Your objective ->
The answer must be a single number: the count of lines in the data below that hold the word "hexagon".

Items from a data source:
* * * * * * * * *

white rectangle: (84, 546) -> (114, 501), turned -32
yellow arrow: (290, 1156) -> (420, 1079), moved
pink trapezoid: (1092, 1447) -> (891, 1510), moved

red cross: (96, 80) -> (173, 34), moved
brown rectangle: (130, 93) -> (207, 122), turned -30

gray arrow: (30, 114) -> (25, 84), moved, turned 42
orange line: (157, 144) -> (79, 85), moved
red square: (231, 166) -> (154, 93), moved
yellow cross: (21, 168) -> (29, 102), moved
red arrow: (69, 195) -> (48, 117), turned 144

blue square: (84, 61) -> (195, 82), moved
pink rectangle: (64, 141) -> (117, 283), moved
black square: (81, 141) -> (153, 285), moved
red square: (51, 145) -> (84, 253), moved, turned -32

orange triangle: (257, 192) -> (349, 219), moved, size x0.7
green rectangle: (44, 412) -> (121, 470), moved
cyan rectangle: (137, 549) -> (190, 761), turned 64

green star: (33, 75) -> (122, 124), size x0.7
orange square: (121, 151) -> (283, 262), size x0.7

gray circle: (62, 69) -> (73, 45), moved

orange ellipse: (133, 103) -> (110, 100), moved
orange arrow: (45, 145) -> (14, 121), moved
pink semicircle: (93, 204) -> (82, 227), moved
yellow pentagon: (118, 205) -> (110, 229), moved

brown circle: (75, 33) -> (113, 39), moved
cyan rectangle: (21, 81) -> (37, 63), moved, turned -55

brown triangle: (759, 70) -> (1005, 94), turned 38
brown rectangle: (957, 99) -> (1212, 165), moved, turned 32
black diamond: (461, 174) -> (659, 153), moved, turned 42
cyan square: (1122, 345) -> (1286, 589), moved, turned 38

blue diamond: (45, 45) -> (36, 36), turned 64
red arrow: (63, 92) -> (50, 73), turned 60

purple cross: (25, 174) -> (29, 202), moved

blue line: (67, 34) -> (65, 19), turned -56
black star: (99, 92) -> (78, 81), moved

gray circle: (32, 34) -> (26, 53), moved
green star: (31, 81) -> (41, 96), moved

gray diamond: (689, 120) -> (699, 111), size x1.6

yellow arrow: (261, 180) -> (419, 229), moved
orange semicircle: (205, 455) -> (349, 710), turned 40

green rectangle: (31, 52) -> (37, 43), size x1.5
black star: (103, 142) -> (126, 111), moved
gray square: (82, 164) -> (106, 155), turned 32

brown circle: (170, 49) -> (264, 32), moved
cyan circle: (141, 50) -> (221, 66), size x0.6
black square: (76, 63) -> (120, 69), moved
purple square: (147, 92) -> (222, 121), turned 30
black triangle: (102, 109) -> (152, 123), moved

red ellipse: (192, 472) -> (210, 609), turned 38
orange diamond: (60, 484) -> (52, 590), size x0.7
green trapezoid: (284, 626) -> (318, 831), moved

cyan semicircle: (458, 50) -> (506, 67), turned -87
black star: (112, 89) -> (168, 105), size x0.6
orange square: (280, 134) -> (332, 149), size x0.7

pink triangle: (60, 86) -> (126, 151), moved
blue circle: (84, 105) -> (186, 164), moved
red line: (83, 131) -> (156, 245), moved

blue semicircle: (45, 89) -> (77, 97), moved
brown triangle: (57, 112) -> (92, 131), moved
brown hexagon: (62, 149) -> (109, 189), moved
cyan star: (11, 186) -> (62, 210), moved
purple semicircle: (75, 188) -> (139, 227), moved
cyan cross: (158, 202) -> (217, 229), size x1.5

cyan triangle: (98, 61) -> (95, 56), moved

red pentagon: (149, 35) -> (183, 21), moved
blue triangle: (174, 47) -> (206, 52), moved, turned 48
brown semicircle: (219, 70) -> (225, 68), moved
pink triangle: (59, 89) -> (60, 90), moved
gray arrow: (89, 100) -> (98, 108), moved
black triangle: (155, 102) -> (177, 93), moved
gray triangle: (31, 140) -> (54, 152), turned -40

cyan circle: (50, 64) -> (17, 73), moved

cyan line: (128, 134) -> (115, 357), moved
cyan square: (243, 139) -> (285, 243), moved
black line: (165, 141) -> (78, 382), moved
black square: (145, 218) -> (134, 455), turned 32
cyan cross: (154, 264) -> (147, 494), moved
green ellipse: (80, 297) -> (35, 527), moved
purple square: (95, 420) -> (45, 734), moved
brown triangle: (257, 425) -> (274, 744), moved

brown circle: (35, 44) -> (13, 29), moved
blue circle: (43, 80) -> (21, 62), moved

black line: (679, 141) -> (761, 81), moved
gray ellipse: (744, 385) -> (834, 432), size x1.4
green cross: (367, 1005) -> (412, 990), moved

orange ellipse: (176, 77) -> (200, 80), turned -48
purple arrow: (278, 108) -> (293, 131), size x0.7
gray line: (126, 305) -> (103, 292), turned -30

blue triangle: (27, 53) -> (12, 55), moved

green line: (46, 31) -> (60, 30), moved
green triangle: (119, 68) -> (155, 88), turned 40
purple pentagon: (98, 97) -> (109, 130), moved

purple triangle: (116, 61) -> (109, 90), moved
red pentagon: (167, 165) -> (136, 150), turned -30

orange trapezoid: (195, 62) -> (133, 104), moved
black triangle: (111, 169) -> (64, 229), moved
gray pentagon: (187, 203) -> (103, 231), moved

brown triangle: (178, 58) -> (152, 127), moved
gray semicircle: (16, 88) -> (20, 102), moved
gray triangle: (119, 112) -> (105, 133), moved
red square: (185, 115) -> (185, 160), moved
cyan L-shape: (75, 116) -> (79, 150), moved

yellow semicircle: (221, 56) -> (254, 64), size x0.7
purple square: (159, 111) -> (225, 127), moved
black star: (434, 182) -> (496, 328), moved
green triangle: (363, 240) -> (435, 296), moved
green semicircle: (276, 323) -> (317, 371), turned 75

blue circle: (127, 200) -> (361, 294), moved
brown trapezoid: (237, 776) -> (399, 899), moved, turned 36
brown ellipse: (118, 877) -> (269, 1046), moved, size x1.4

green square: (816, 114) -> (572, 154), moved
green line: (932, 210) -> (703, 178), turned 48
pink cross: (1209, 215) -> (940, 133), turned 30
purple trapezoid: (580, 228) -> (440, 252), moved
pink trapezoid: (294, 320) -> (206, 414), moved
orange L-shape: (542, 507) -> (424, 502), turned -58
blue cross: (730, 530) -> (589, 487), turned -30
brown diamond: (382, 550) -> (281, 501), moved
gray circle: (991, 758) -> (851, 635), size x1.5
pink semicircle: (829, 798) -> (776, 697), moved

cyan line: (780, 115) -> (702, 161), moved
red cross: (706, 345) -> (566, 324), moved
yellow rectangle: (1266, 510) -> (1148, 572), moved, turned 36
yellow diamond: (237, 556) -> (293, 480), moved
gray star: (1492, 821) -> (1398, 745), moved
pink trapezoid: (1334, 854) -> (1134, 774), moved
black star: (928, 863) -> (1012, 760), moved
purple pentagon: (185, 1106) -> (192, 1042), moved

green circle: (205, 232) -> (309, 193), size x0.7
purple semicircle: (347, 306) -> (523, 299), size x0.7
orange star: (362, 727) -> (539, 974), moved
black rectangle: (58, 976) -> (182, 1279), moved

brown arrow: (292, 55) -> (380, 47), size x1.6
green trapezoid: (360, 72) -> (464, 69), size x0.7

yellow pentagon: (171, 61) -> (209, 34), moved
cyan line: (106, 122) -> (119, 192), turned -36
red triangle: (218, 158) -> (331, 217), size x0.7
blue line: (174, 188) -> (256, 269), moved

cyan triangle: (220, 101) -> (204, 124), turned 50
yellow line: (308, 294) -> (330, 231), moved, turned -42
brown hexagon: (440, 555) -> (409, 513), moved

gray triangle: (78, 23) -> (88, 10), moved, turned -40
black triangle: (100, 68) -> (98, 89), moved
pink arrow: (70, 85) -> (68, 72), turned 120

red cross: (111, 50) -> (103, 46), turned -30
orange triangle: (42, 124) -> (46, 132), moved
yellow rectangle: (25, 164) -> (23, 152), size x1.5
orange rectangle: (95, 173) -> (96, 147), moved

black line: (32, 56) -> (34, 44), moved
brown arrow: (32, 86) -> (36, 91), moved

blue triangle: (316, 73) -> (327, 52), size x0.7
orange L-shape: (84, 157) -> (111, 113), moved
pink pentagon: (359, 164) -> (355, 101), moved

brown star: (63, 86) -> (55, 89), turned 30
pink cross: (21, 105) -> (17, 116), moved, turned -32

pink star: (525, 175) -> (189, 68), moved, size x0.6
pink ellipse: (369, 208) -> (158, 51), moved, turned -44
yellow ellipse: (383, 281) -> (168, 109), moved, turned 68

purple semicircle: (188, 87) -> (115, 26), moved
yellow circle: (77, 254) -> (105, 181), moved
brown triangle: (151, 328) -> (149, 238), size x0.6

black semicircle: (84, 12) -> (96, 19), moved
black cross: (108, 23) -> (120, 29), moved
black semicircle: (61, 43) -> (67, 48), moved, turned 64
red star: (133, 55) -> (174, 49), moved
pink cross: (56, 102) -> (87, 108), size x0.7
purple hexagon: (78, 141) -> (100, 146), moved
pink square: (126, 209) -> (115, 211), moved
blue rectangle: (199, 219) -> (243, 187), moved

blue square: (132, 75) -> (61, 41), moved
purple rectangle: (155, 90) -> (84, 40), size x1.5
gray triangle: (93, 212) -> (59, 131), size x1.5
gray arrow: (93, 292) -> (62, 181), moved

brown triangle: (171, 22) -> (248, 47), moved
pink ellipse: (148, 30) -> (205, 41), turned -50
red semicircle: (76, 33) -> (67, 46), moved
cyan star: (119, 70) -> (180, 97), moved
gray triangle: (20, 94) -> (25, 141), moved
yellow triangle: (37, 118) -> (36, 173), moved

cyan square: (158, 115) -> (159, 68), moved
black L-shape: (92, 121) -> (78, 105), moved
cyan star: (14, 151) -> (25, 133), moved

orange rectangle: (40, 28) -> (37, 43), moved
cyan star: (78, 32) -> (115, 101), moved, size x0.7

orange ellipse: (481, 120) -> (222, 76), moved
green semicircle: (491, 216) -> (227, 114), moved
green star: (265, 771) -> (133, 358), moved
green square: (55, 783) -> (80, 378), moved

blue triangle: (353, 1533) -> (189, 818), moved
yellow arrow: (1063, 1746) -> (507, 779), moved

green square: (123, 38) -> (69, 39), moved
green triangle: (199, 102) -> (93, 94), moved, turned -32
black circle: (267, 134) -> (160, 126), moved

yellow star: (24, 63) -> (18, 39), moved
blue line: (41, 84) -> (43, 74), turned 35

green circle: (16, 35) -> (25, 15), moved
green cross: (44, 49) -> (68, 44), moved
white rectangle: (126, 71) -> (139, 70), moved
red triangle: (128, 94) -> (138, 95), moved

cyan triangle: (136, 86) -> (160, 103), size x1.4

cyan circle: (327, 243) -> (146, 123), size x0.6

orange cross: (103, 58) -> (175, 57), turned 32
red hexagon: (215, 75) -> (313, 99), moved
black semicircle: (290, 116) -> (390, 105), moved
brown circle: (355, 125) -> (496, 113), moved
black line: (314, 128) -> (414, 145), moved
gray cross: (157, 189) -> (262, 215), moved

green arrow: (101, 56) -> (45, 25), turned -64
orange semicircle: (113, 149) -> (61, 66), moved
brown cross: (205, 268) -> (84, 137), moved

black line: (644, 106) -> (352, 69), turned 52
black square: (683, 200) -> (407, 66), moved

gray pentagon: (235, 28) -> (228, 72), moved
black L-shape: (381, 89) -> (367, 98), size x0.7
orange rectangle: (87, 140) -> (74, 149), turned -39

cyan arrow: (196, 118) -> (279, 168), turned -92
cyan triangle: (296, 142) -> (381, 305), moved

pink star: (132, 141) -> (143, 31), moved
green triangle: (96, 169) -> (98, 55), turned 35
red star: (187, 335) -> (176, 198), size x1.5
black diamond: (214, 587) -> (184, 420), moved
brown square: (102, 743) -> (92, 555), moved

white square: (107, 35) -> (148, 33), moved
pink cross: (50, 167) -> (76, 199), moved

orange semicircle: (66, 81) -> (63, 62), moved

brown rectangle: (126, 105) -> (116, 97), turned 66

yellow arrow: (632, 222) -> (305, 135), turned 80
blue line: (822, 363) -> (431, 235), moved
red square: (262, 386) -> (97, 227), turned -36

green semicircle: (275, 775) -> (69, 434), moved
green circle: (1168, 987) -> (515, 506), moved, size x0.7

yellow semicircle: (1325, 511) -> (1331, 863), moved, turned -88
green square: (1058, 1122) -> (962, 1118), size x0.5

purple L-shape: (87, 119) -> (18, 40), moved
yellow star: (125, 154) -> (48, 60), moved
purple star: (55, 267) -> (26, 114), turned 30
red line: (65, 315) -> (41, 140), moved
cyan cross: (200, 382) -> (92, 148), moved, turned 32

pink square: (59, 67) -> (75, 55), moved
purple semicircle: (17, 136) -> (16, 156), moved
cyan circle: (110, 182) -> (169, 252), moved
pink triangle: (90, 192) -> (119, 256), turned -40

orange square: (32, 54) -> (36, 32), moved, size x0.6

* * * * * * * * *

Response below ->
4